> WHAT TO DO
Filter the entries, keeping every line with the string "yellow".

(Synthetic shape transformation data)
━━━━
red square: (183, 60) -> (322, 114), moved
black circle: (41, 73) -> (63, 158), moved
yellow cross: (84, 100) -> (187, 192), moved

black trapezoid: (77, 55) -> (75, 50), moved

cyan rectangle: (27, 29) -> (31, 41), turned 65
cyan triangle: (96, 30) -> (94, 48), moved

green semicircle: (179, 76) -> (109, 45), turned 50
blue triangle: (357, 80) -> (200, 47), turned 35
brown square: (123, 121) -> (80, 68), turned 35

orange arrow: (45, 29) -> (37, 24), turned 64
━━━━
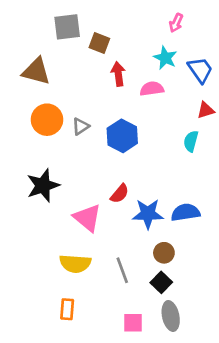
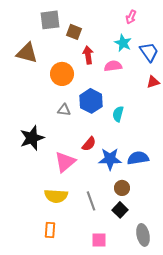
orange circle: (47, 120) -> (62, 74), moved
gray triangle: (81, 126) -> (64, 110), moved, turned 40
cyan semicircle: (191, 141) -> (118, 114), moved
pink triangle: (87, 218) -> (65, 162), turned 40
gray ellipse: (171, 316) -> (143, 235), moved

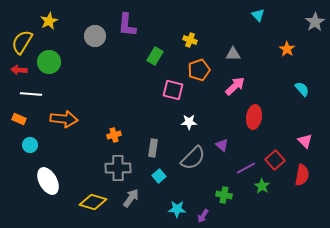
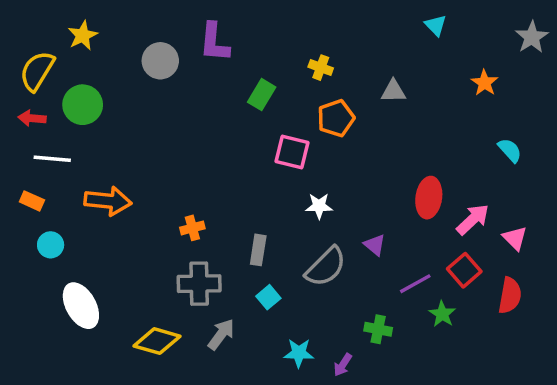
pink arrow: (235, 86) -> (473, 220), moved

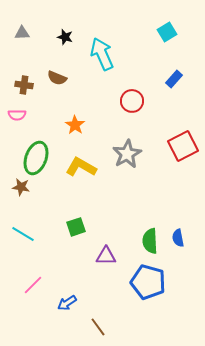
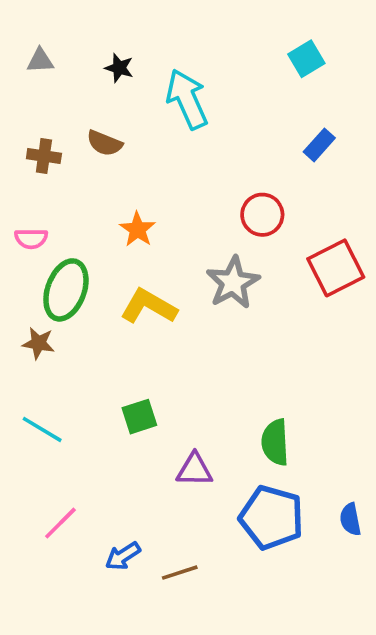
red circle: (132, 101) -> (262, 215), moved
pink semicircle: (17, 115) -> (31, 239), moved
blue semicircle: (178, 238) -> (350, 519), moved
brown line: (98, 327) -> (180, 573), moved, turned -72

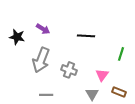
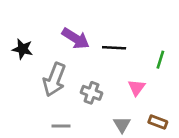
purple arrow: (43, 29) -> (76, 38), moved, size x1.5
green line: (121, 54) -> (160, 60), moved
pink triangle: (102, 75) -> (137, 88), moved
━━━━
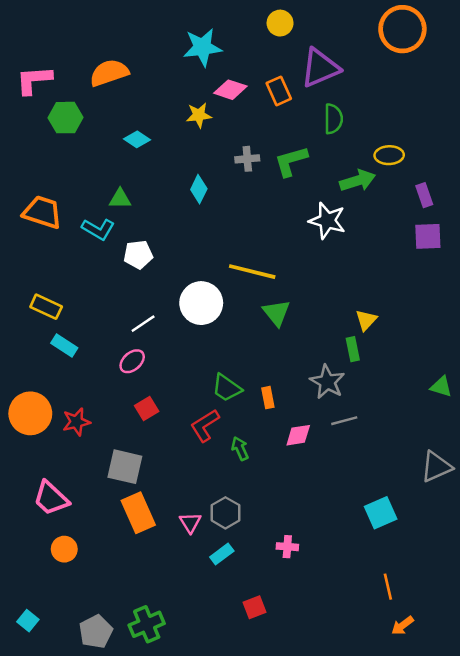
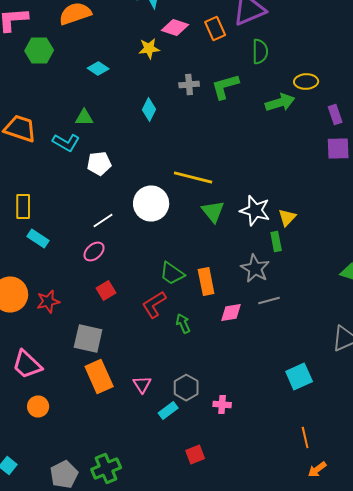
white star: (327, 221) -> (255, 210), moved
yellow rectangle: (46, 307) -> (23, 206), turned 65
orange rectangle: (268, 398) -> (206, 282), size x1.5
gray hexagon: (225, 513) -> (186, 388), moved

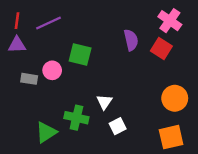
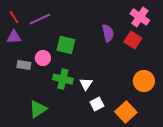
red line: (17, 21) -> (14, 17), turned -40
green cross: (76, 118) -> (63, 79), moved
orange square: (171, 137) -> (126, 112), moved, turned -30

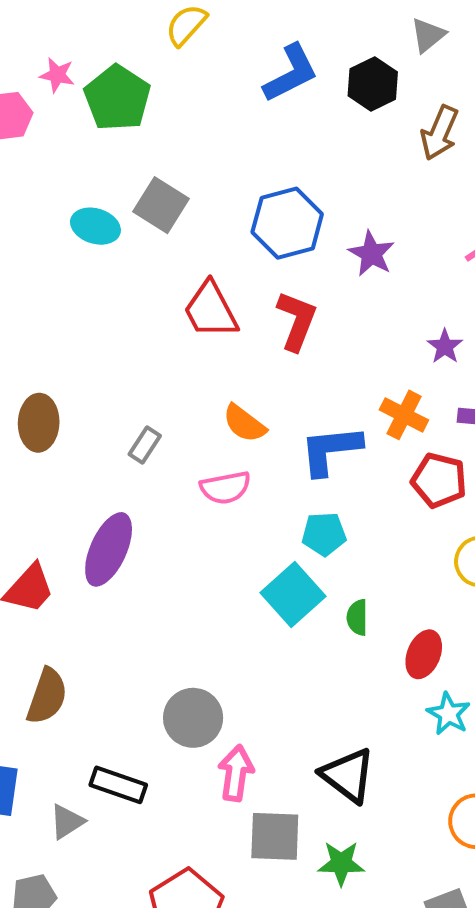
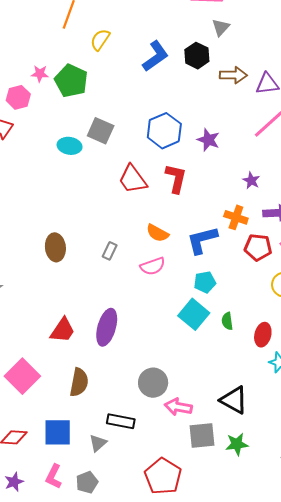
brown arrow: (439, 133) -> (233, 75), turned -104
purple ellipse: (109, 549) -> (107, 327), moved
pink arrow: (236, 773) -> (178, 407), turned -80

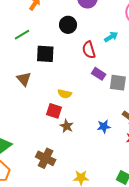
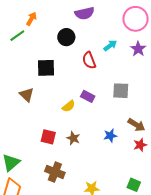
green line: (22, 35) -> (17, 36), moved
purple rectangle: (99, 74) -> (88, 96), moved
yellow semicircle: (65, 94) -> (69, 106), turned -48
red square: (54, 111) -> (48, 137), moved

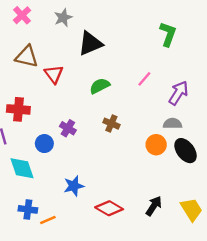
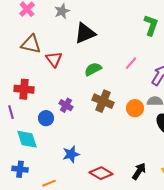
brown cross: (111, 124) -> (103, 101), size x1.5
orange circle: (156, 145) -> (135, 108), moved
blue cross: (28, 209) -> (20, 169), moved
━━━━
> WRITTEN RESPONSE
yellow cross: (84, 100) -> (187, 192), moved
yellow rectangle: (46, 307) -> (23, 206), turned 65
yellow semicircle: (65, 94) -> (69, 106), turned -48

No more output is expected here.